§ Task instructions
Update everything in the records below from the line containing "shredded (610, 1319)" down to the end of the records by replacing "terrier" with "spaniel", and leave everything else unchanged.

[Data on locating visible targets]
○ ○ ○ ○ ○ ○ ○
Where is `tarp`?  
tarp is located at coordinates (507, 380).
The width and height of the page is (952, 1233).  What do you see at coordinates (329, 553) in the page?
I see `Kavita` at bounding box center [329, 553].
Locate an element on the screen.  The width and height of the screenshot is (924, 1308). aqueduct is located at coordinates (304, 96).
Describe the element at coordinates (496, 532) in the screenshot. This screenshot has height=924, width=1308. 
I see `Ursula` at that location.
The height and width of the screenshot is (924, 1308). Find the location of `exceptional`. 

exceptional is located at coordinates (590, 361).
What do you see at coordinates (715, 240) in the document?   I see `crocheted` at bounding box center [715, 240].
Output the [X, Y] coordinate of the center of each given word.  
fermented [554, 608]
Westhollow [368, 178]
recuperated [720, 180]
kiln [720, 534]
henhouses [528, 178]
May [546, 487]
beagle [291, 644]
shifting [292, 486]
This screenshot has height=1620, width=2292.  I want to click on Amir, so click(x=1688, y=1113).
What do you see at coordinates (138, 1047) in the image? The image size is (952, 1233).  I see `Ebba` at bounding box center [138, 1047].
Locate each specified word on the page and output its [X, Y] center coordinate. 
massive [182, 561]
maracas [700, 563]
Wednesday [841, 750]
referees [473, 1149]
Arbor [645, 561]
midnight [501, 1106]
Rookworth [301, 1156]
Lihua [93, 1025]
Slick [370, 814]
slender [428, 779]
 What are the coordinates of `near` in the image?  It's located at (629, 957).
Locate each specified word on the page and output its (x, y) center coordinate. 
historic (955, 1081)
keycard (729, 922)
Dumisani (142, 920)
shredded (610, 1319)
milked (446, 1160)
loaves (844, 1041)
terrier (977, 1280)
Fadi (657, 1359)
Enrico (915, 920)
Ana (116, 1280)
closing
○ ○ ○ ○ ○ ○ ○
§ Right answer
shredded (610, 1319)
milked (446, 1160)
loaves (844, 1041)
spaniel (977, 1280)
Fadi (657, 1359)
Enrico (915, 920)
Ana (116, 1280)
closing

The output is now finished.